--- WRITTEN REQUEST ---
Check every line below for the word "stroma" and copy the ones that have it.

────────────────────

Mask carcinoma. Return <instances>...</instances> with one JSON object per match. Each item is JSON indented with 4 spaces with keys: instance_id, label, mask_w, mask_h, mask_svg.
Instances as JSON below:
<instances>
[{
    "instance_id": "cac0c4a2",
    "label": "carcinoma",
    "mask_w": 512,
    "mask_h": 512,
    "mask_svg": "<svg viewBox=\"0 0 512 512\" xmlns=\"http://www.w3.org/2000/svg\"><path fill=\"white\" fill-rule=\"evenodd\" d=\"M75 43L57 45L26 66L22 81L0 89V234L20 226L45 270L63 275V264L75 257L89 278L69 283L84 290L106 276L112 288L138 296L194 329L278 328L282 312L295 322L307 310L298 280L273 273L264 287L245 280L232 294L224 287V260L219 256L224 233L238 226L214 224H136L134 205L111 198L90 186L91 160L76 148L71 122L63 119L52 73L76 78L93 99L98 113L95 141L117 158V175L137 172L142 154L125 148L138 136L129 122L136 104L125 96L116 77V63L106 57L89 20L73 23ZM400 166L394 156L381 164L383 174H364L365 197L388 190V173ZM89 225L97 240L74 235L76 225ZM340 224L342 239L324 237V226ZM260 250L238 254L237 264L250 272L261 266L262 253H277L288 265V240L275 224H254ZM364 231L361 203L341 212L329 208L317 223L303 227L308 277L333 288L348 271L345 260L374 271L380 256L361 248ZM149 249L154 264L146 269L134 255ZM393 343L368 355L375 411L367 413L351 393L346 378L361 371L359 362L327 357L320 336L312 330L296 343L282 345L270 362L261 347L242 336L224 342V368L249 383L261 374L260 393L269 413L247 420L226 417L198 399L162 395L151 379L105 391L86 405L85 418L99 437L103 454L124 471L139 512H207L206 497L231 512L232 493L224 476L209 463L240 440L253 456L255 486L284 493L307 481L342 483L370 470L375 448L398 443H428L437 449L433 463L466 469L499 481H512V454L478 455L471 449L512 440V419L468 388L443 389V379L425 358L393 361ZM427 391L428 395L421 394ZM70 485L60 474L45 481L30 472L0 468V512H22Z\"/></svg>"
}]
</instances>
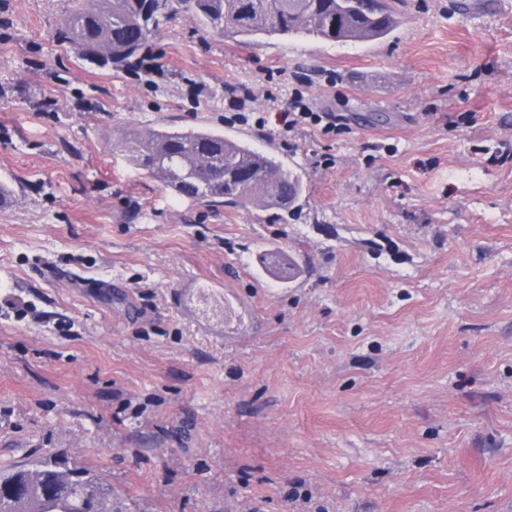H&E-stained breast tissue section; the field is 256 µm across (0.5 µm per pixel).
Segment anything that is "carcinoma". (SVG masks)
<instances>
[{"instance_id":"1","label":"carcinoma","mask_w":512,"mask_h":512,"mask_svg":"<svg viewBox=\"0 0 512 512\" xmlns=\"http://www.w3.org/2000/svg\"><path fill=\"white\" fill-rule=\"evenodd\" d=\"M181 14L222 37H307L331 44L372 42L398 25L391 0H74L57 39L78 56L127 68L141 61L161 26ZM135 166L181 198L294 213L305 189L301 175L274 153L210 129L132 130L122 142ZM295 253L265 249L269 277H301ZM0 512H112V488L95 471L47 451L26 464H0Z\"/></svg>"}]
</instances>
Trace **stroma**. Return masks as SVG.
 Wrapping results in <instances>:
<instances>
[{"label": "stroma", "mask_w": 512, "mask_h": 512, "mask_svg": "<svg viewBox=\"0 0 512 512\" xmlns=\"http://www.w3.org/2000/svg\"><path fill=\"white\" fill-rule=\"evenodd\" d=\"M71 6L0 0V463L62 453L112 512H512V0H396L347 45L186 15L147 72L57 42ZM298 91L340 133H284ZM203 127L274 149L301 212L120 146ZM299 244L309 274L261 271Z\"/></svg>", "instance_id": "1"}]
</instances>
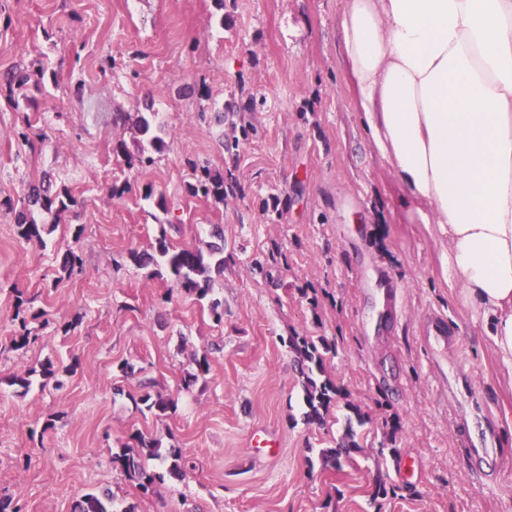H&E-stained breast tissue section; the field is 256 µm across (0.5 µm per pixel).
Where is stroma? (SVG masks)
Listing matches in <instances>:
<instances>
[{"mask_svg":"<svg viewBox=\"0 0 512 512\" xmlns=\"http://www.w3.org/2000/svg\"><path fill=\"white\" fill-rule=\"evenodd\" d=\"M343 0H0V75L42 71L12 95L0 90V497L23 512H72L81 495L109 493L135 512H512V369L481 314L450 287L448 238L397 205L389 165L359 126L344 82L336 24ZM248 92L249 131L236 151L221 110ZM155 112L168 148L153 166L116 112ZM29 128V139L18 136ZM233 174L223 204L191 195L186 159ZM50 177L77 205L35 211L41 241L17 235L28 183ZM130 183L116 194L113 186ZM164 206H157V198ZM223 232L224 273L211 299L172 290L168 271L134 264L159 233L206 247ZM83 268L64 277L69 248ZM280 250L267 277L253 265ZM396 310L380 320L389 291ZM37 343L11 349L16 294ZM224 307L223 324L209 314ZM457 348L428 346L432 317ZM336 344L326 370L347 399L323 425L304 419L292 332ZM211 369L181 388L194 361ZM49 365L55 382L28 368ZM172 395L156 415L138 398ZM361 407L359 449L341 468L323 450ZM492 426L499 446L478 458ZM140 430L181 449L192 470L153 493L111 458ZM261 430L276 443L252 447ZM395 487L381 498L379 482Z\"/></svg>","mask_w":512,"mask_h":512,"instance_id":"stroma-1","label":"stroma"}]
</instances>
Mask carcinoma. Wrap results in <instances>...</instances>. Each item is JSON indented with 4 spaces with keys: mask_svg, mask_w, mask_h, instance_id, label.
Returning <instances> with one entry per match:
<instances>
[{
    "mask_svg": "<svg viewBox=\"0 0 512 512\" xmlns=\"http://www.w3.org/2000/svg\"><path fill=\"white\" fill-rule=\"evenodd\" d=\"M38 72L28 68H17L10 72L6 80L7 88L14 86L21 88L34 81ZM155 112H129L114 113V123L123 127L134 128L149 144L151 151L141 149L138 154L128 156V163L132 167L147 168L154 163L153 154L162 153L168 147L167 132L156 121ZM187 167L192 171L193 182L189 184V191L193 195H201L212 199L218 204L224 203V198L237 192V182L233 178H224L220 173L213 171L208 165L198 160L187 161ZM28 206L37 207L46 212H62L76 204V200L69 191L53 193L44 185H31L26 194ZM29 212L21 211L17 217L19 236L30 241L40 238L41 226L28 219ZM130 259L140 265L164 264L173 276V283L178 288L195 294L199 299L206 298L212 291L213 275L224 272V249L211 244L208 252L199 248L175 249L170 246L165 236L156 239L155 254L129 253ZM288 348L295 354L302 385L304 402L308 408L307 418L311 423H321L332 403L344 395L343 389L330 378L323 376L324 353L329 351L326 342H315L308 336L295 332L288 336ZM196 369L187 373L183 379L184 387L188 388L210 371L208 356L195 360ZM139 401L150 412L166 413L177 407V402L171 397L162 394L144 392ZM359 447L356 433L353 428L341 438L336 448L325 454L328 463L334 468L341 467V458L350 455L351 450ZM159 455L158 444L146 437L140 431L130 435V443L123 451L112 456V463L119 467L126 476L136 483L142 493L147 494L154 490L156 481L160 476L149 469L145 459ZM73 512H108L102 499L94 493L84 494L76 501Z\"/></svg>",
    "mask_w": 512,
    "mask_h": 512,
    "instance_id": "1",
    "label": "carcinoma"
}]
</instances>
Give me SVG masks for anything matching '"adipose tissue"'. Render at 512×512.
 <instances>
[{
	"label": "adipose tissue",
	"instance_id": "1",
	"mask_svg": "<svg viewBox=\"0 0 512 512\" xmlns=\"http://www.w3.org/2000/svg\"><path fill=\"white\" fill-rule=\"evenodd\" d=\"M358 121L512 368V0H347Z\"/></svg>",
	"mask_w": 512,
	"mask_h": 512
}]
</instances>
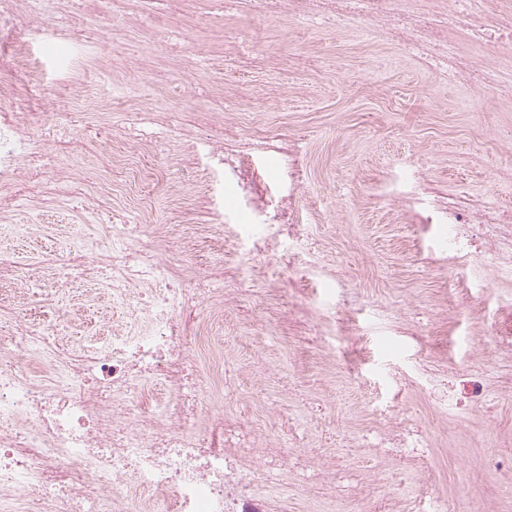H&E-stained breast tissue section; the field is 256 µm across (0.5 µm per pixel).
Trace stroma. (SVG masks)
I'll return each mask as SVG.
<instances>
[{
	"mask_svg": "<svg viewBox=\"0 0 512 512\" xmlns=\"http://www.w3.org/2000/svg\"><path fill=\"white\" fill-rule=\"evenodd\" d=\"M41 25L24 30V56L41 73L46 95L62 74L88 80L111 103L108 140L131 147L132 159L150 178L144 184L153 233L168 240L193 239L196 252L173 259L185 278L225 259V244L248 247L253 231L232 191L213 200L224 212L216 224L191 198L202 186L217 187L221 175L210 164L212 122L225 117L217 90L228 92L236 133L254 139L277 127L300 139L306 185L297 198L306 241L295 252L318 270L312 305L328 336L323 347L301 343L288 320L303 299L277 291L273 278H253L244 318L229 309L200 316L203 339H218L234 356L244 394L260 391L251 405L263 411L292 405L298 418L327 452L338 435L381 426L375 414L388 379L411 382L409 415L425 422L433 448L435 489L446 512H512V480L482 466L484 458L512 448V395L488 391L486 404L467 411L442 410L433 393L461 392L462 369L489 379L511 370L512 355L495 349L493 326L512 310V279L472 262L467 304H458L448 262L429 267L433 244L416 234L406 208L387 195L412 175L445 189L464 188L512 208V45L488 52L464 39L461 51L496 72L495 90L446 81L429 63L379 36L367 35V20L344 26L311 25L288 15L257 17L246 0H183L169 15L156 4L144 14L141 0H51ZM95 113L46 106L32 132L46 152L54 138L70 140L57 164L73 176L95 181L97 162L82 149L83 133ZM37 223V236H20ZM86 238L92 259L106 248L83 201L65 211L22 207L17 224L0 228V250L17 265L0 277L12 289L6 312L48 316L64 282L46 294H24L44 251L64 250ZM356 296L362 309L337 319L340 295ZM338 363L334 381L323 368ZM390 459L360 472L369 493L363 501H340L336 512H365L371 497L391 491Z\"/></svg>",
	"mask_w": 512,
	"mask_h": 512,
	"instance_id": "1",
	"label": "stroma"
}]
</instances>
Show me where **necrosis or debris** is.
<instances>
[{"mask_svg": "<svg viewBox=\"0 0 512 512\" xmlns=\"http://www.w3.org/2000/svg\"><path fill=\"white\" fill-rule=\"evenodd\" d=\"M43 0H0V53L15 47L18 30L42 20ZM255 16L288 13L311 23L352 17L373 21L394 44L446 63L449 74L473 87L497 80L462 56L457 35L469 33L472 0L445 11L406 7L400 0H249ZM27 111L0 107V223H9L18 197L62 204L85 200L107 225L111 246L90 261L75 246L46 257L42 273L76 283L86 294L106 291L129 320L104 340L80 347L61 343L59 323L20 318L0 321V512H286L295 491L309 494L314 512H333L337 501L364 493L349 460L312 464L311 438L292 428L285 447L261 440L234 384L235 362L224 358V404L205 399L192 373L199 343L193 336L205 289L176 275L172 250L159 237H132L112 221V183L87 185L38 150L29 129L44 108L41 80L26 69ZM274 152L283 163L279 189L271 191L253 162ZM211 163L227 171L239 208L266 234L253 238L251 254L276 256L282 237L300 238L294 201L305 184L302 147L278 129L258 140L237 139L221 123ZM423 233H437L451 265L480 259L512 270V215L463 192L435 196L410 208ZM48 364L53 384L36 378L31 360ZM407 382L394 377L381 406L392 418L386 431L361 430L349 439L355 456L397 454L390 475L409 489L408 499L377 497L373 512H443L431 486L413 487L424 473L431 442L425 425L406 417Z\"/></svg>", "mask_w": 512, "mask_h": 512, "instance_id": "1", "label": "necrosis or debris"}]
</instances>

────────────────────

--- RESULT OF THE TASK ---
Trace **stroma**. Return masks as SVG.
[{"label": "stroma", "mask_w": 512, "mask_h": 512, "mask_svg": "<svg viewBox=\"0 0 512 512\" xmlns=\"http://www.w3.org/2000/svg\"><path fill=\"white\" fill-rule=\"evenodd\" d=\"M71 6L0 0V463L62 453L112 512H512V0H396L347 45L186 15L147 72L57 42ZM298 91L340 133H284ZM203 127L274 149L301 212L120 146ZM299 244L309 274L261 271Z\"/></svg>", "instance_id": "1"}]
Where is stroma? (SVG masks)
[{"mask_svg":"<svg viewBox=\"0 0 512 512\" xmlns=\"http://www.w3.org/2000/svg\"><path fill=\"white\" fill-rule=\"evenodd\" d=\"M343 0H0V75L42 71L12 95L0 90V497L23 512H72L81 495L109 493L135 512H512V369L481 314L450 287L448 238L397 205L389 165L359 126L344 82L336 24ZM248 92L249 131L236 151L221 110ZM155 112L168 148L153 166L116 112ZM29 128V139L18 136ZM233 174L223 204L191 195L186 159ZM50 177L77 205L35 211L41 241L17 235L28 183ZM130 183L116 194L113 186ZM164 206H157V198ZM223 232L224 273L211 299L172 290L168 271L134 264L159 233L206 247ZM83 268L64 277L69 248ZM280 250L267 277L253 265ZM396 310L380 320L389 291ZM37 343L11 349L16 294ZM224 307L223 324L209 314ZM457 348L428 346L432 317ZM336 344L326 370L347 399L323 425L304 419L292 332ZM211 369L181 388L194 361ZM49 365L55 382L28 368ZM172 395L156 415L138 398ZM361 407L359 449L341 468L323 450ZM492 426L499 446L478 458ZM140 430L181 449L192 470L153 493L111 458ZM261 430L276 443L252 447ZM395 487L381 498L379 482Z\"/></svg>","mask_w":512,"mask_h":512,"instance_id":"stroma-1","label":"stroma"}]
Trace stroma. (SVG masks)
	"label": "stroma"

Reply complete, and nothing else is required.